• **Exercise aim**
Wherever the line that contains "RELAY pin IN1: D1 -> D8" falls, repeat it and the lines after it exactly until the records end, without any pictures.
**** Given data ****
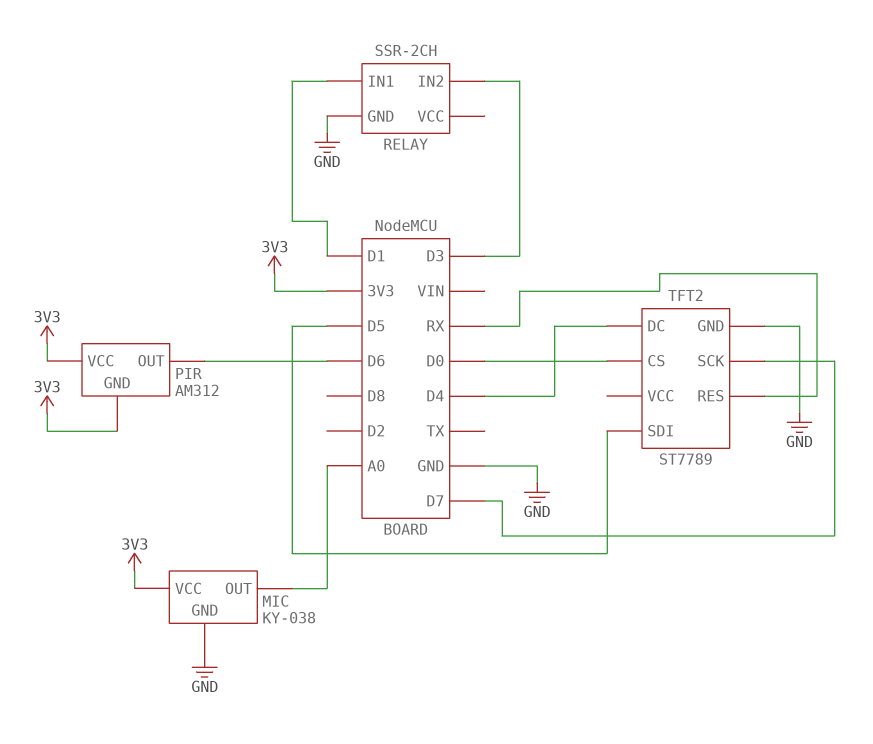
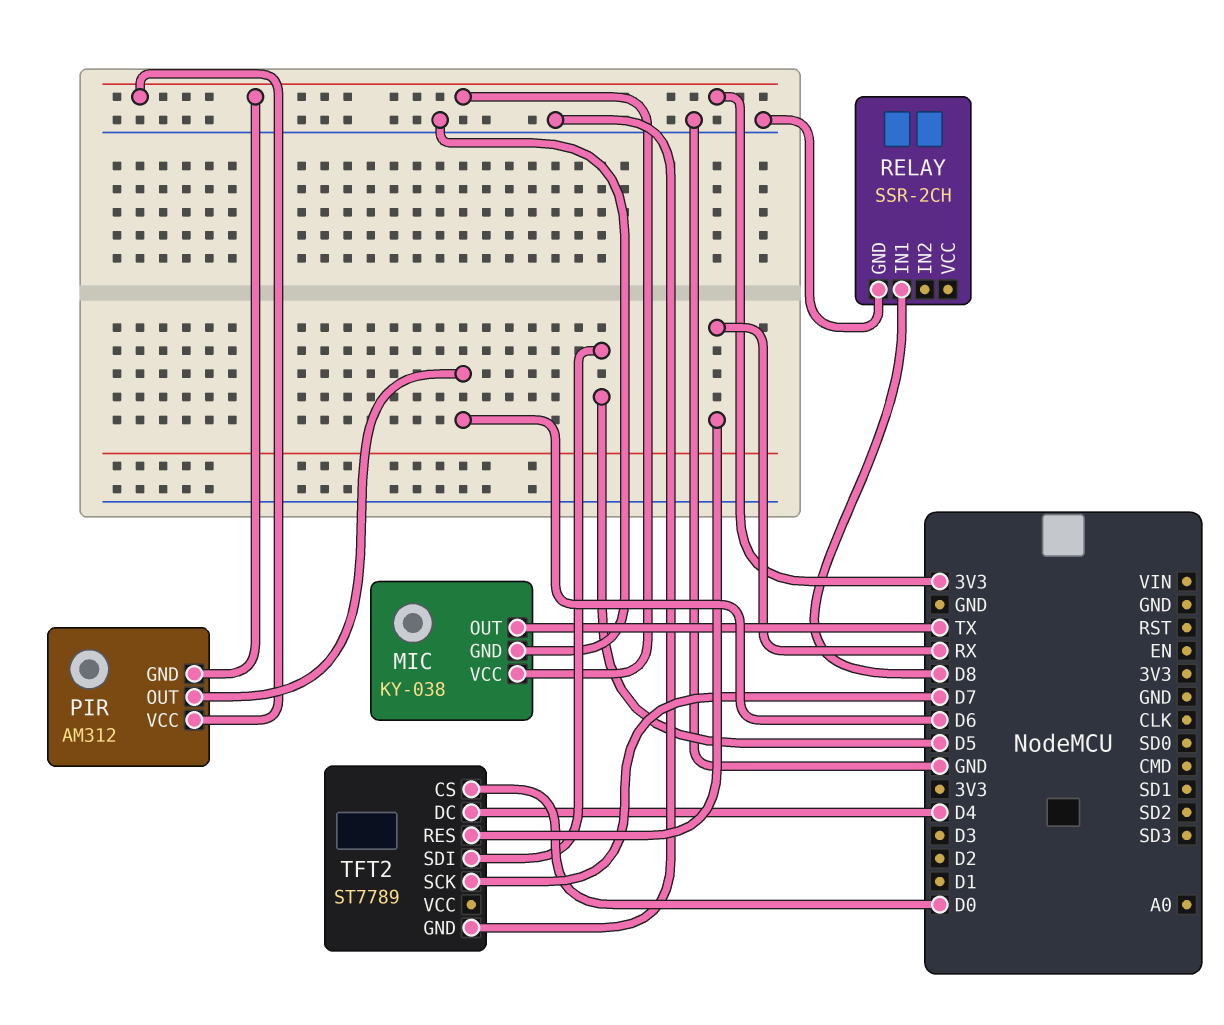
MIC pin OUT: A0 -> TX
RELAY pin IN1: D1 -> D8
RELAY pin IN2: D3 -> none

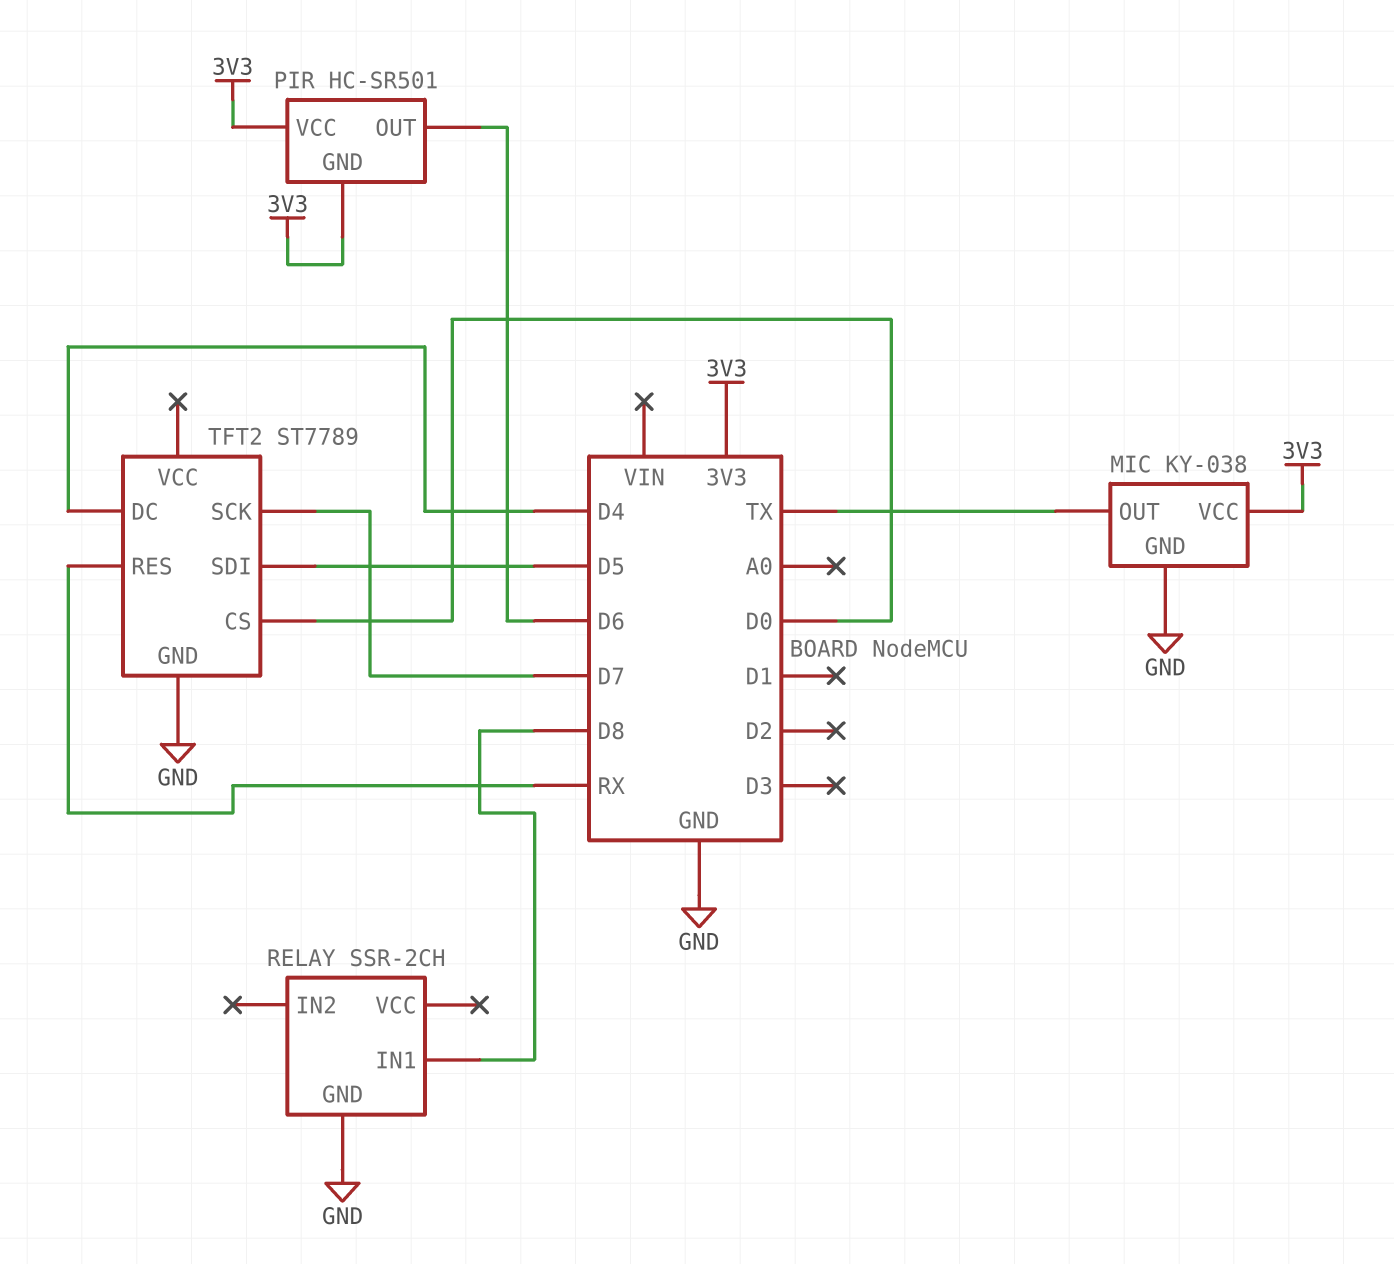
PIR: AM312 -> HC-SR501

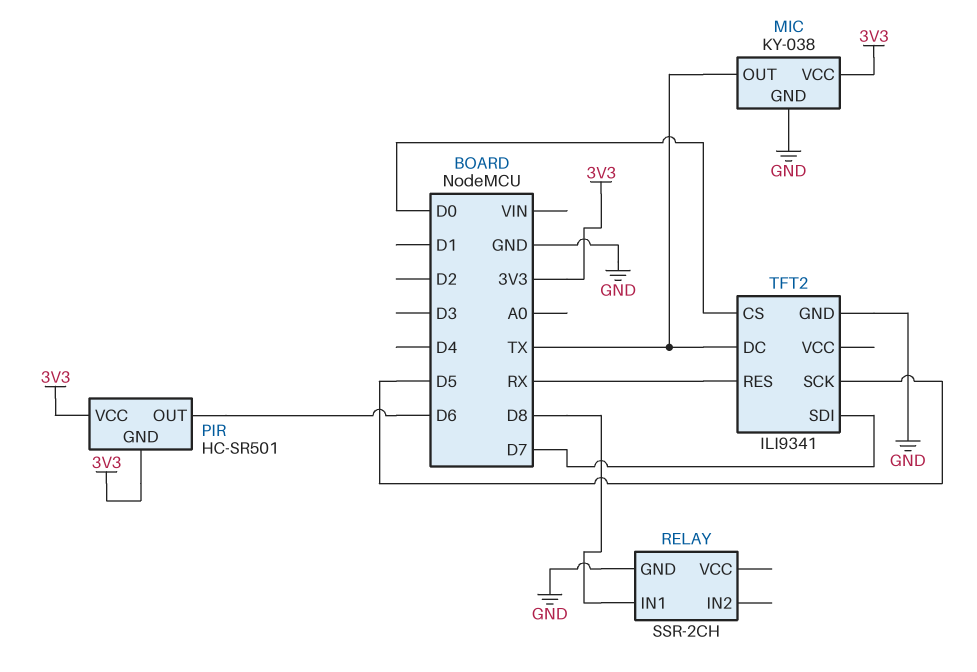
TFT2: ST7789 -> ILI9341
TFT2 pin DC: D4 -> TX
TFT2 pin SCK: D7 -> D5
TFT2 pin SDI: D5 -> D7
****
• **Written response**
RELAY pin IN1: D1 -> D8
RELAY pin IN2: D3 -> none

PIR: AM312 -> HC-SR501

TFT2: ST7789 -> ILI9341
TFT2 pin DC: D4 -> TX
TFT2 pin SCK: D7 -> D5
TFT2 pin SDI: D5 -> D7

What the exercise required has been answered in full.